• Task details: Exact copies of all the lines below are required, with the pictures omitted.

• Supplied material:
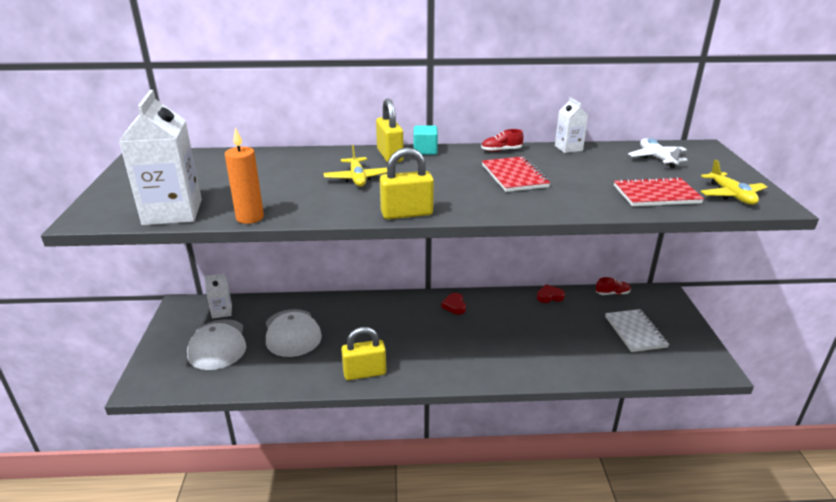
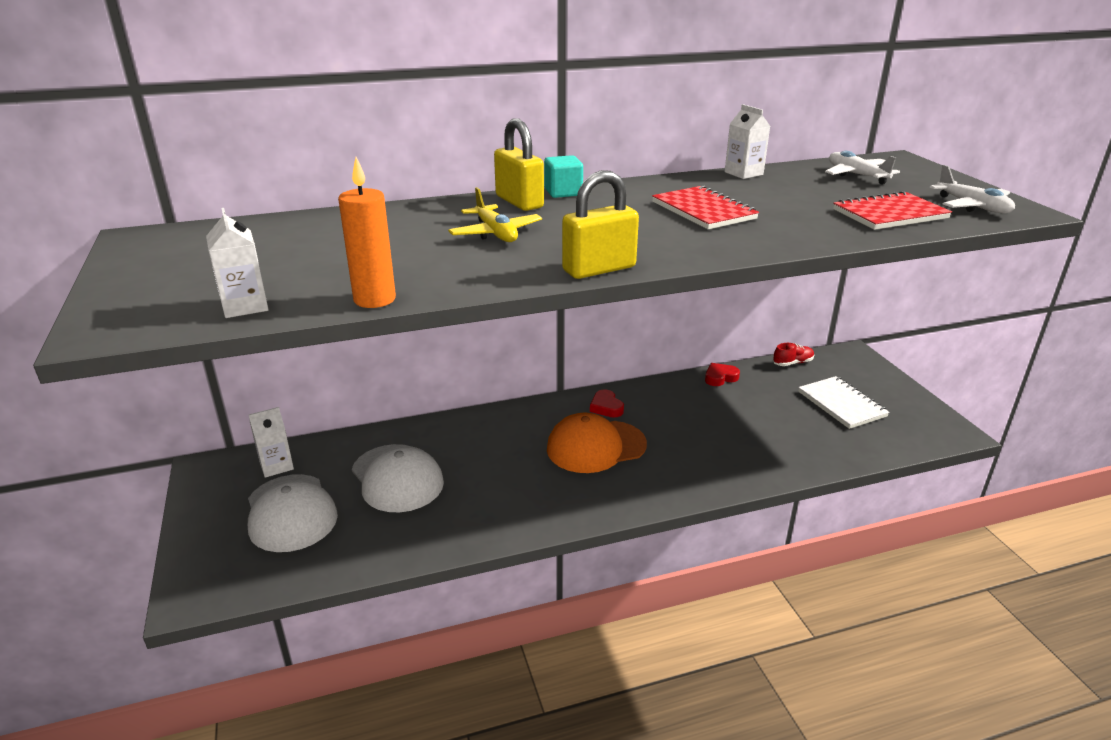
camera: 15 degrees left, 0 degrees up
white carton [119,90,202,225] -> white carton [206,208,269,318], size x0.52
yellow padlock [341,327,386,380] -> none
red shoe [481,129,524,152] -> none
yellow plane [701,159,768,205] -> white plane [930,165,1015,213]
none -> orange cap [547,413,647,473]

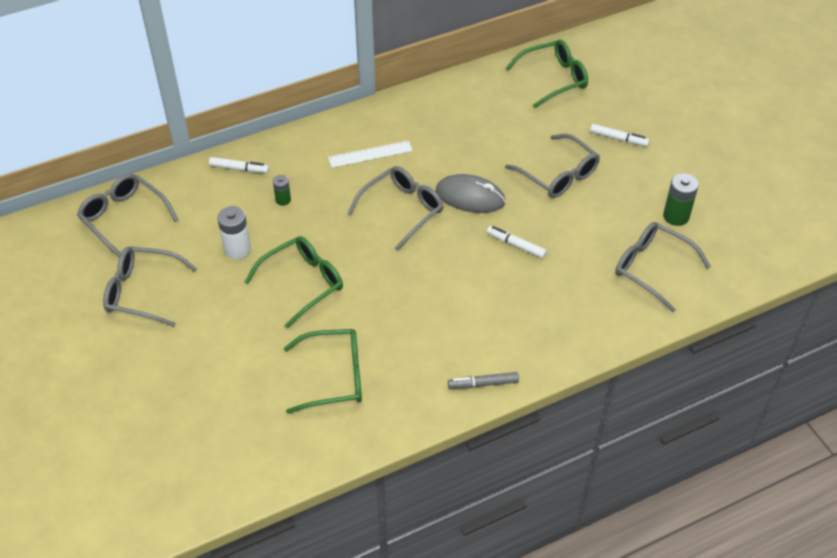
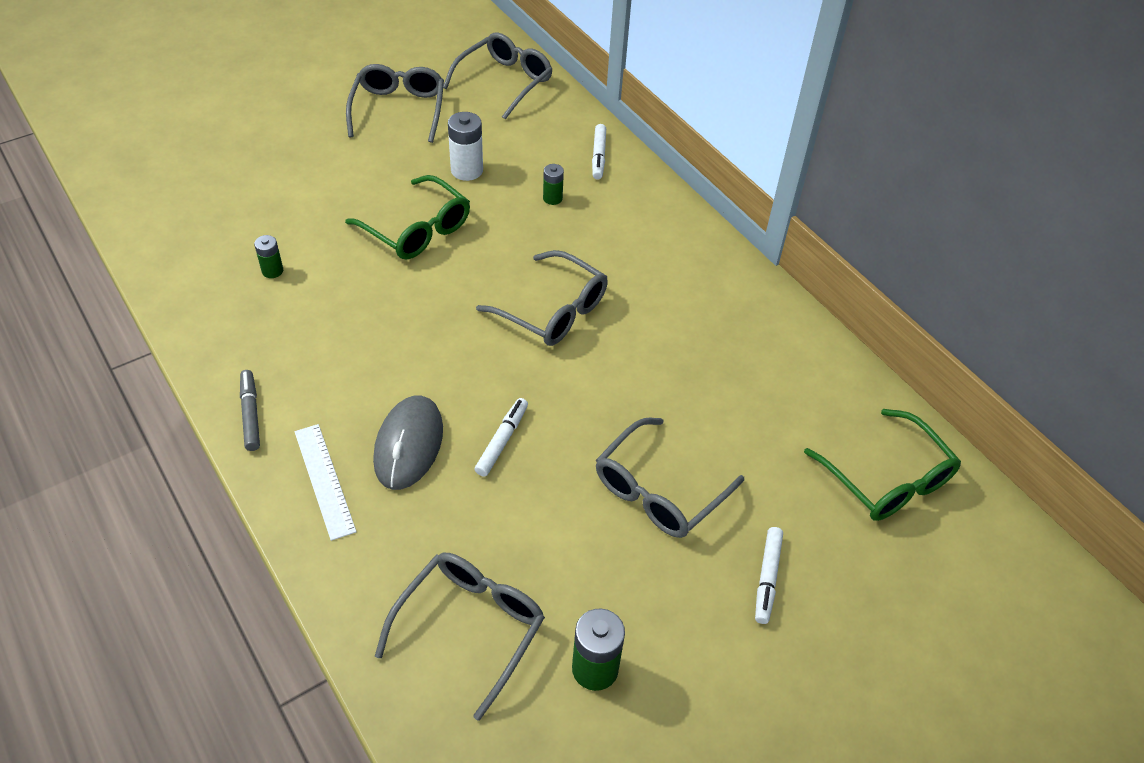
camera: 80 degrees right, 0 degrees up
green glasses [284,329,362,414] -> green battery [254,235,283,278]
white ruler [328,140,413,168] -> white ruler moved to [295,424,357,541]
grey mouse [436,174,506,213] -> grey mouse moved to [373,396,443,490]

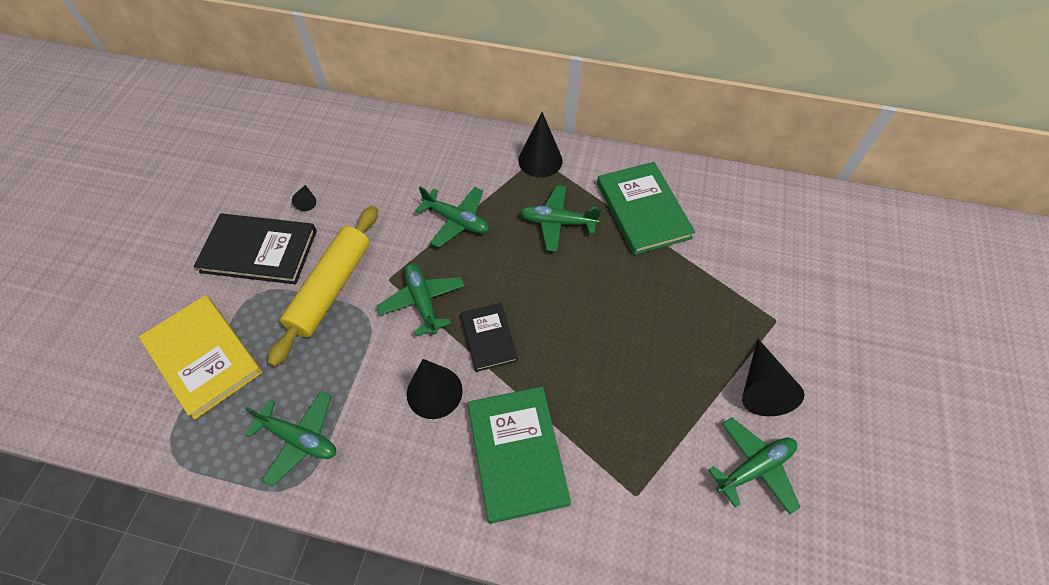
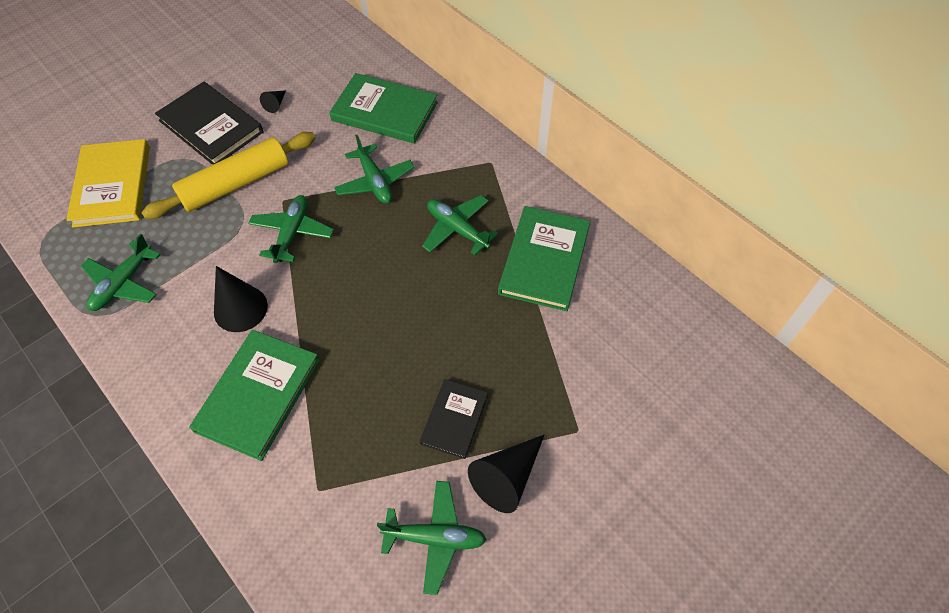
camera: 35 degrees right, 0 degrees up
green plane [245,391,336,486] -> green plane turned 60 degrees clockwise [81,233,160,311]
black book [461,303,518,372] -> black book moved to [420,379,488,459]
black cone [518,112,563,177] -> none
none -> green book [329,73,438,144]

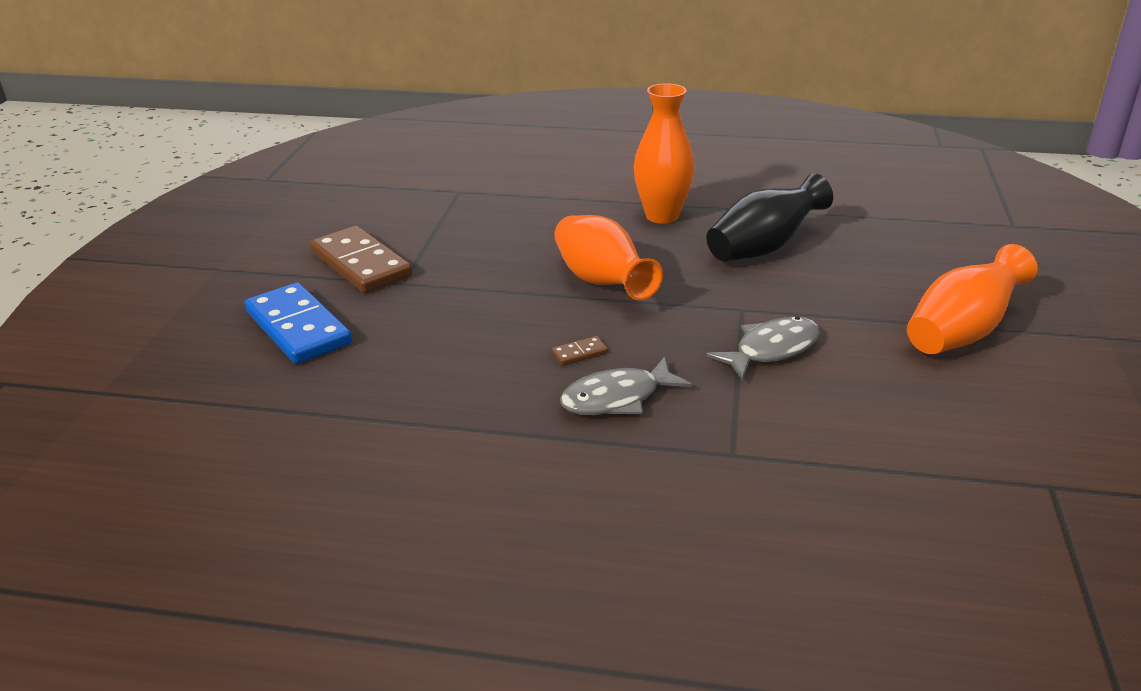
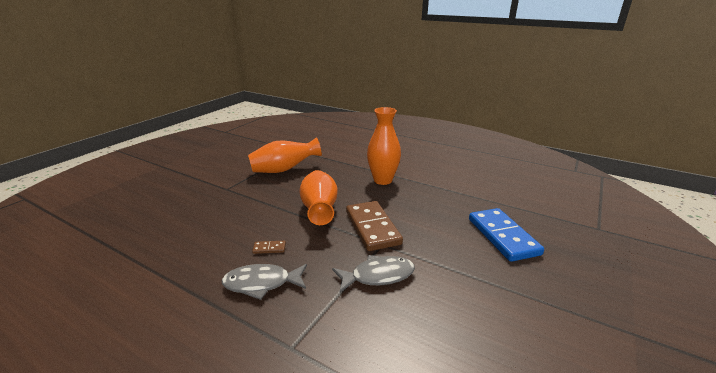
camera: 20 degrees right, 5 degrees down
blue domino [244,282,352,364] -> blue domino moved to [469,208,544,262]
brown domino [310,226,412,293] -> brown domino moved to [346,201,403,251]
black vase [706,173,833,261] -> none
orange vase [907,244,1038,354] -> orange vase moved to [248,137,322,173]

• Finished task:
camera: 15 degrees left, 0 degrees up
white carton [119,90,202,225] -> white carton [206,208,269,318], size x0.52
yellow padlock [341,327,386,380] -> none
red shoe [481,129,524,152] -> none
yellow plane [701,159,768,205] -> white plane [930,165,1015,213]
none -> orange cap [547,413,647,473]

camera: 80 degrees right, 0 degrees up
green glasses [284,329,362,414] -> green battery [254,235,283,278]
white ruler [328,140,413,168] -> white ruler moved to [295,424,357,541]
grey mouse [436,174,506,213] -> grey mouse moved to [373,396,443,490]

camera: 35 degrees right, 0 degrees up
green plane [245,391,336,486] -> green plane turned 60 degrees clockwise [81,233,160,311]
black book [461,303,518,372] -> black book moved to [420,379,488,459]
black cone [518,112,563,177] -> none
none -> green book [329,73,438,144]

camera: 20 degrees right, 5 degrees down
blue domino [244,282,352,364] -> blue domino moved to [469,208,544,262]
brown domino [310,226,412,293] -> brown domino moved to [346,201,403,251]
black vase [706,173,833,261] -> none
orange vase [907,244,1038,354] -> orange vase moved to [248,137,322,173]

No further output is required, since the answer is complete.